**PROBLEM DETAILS:**
Word for word, restate every line from the one with "RELAY2 pin IN1: D3 -> TX" through the end of the records below, both included, and add nothing.

Revision tracking records:
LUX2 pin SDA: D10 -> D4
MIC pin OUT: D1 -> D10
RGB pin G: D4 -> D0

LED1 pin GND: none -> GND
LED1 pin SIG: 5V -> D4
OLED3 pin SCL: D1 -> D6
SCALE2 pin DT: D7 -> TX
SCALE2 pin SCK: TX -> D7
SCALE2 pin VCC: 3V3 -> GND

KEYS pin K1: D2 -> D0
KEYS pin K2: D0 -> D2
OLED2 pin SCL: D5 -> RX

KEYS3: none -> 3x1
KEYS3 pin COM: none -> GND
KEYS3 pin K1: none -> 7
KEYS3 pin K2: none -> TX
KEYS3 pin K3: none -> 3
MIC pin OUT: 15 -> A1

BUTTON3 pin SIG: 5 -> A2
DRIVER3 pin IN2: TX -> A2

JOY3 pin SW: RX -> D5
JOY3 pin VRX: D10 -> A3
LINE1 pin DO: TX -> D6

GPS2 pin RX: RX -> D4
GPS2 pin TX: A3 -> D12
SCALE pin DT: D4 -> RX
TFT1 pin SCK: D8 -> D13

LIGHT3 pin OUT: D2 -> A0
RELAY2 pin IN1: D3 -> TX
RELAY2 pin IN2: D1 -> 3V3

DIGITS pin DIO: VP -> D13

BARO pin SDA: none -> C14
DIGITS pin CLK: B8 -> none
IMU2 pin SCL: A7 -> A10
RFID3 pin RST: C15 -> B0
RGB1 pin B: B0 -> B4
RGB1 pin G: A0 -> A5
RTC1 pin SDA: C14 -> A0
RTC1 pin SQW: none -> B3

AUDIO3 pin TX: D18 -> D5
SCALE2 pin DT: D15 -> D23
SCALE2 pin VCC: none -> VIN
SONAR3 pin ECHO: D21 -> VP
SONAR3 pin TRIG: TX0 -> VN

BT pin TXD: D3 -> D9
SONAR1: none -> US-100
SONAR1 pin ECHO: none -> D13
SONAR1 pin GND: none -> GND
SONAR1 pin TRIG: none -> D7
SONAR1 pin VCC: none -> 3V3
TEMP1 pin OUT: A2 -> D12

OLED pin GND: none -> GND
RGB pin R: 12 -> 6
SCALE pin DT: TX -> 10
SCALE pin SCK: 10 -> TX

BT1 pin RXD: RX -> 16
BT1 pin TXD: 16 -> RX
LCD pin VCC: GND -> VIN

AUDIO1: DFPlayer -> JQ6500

**TASK ANSWER:**
RELAY2 pin IN1: D3 -> TX
RELAY2 pin IN2: D1 -> 3V3

DIGITS pin DIO: VP -> D13

BARO pin SDA: none -> C14
DIGITS pin CLK: B8 -> none
IMU2 pin SCL: A7 -> A10
RFID3 pin RST: C15 -> B0
RGB1 pin B: B0 -> B4
RGB1 pin G: A0 -> A5
RTC1 pin SDA: C14 -> A0
RTC1 pin SQW: none -> B3

AUDIO3 pin TX: D18 -> D5
SCALE2 pin DT: D15 -> D23
SCALE2 pin VCC: none -> VIN
SONAR3 pin ECHO: D21 -> VP
SONAR3 pin TRIG: TX0 -> VN

BT pin TXD: D3 -> D9
SONAR1: none -> US-100
SONAR1 pin ECHO: none -> D13
SONAR1 pin GND: none -> GND
SONAR1 pin TRIG: none -> D7
SONAR1 pin VCC: none -> 3V3
TEMP1 pin OUT: A2 -> D12

OLED pin GND: none -> GND
RGB pin R: 12 -> 6
SCALE pin DT: TX -> 10
SCALE pin SCK: 10 -> TX

BT1 pin RXD: RX -> 16
BT1 pin TXD: 16 -> RX
LCD pin VCC: GND -> VIN

AUDIO1: DFPlayer -> JQ6500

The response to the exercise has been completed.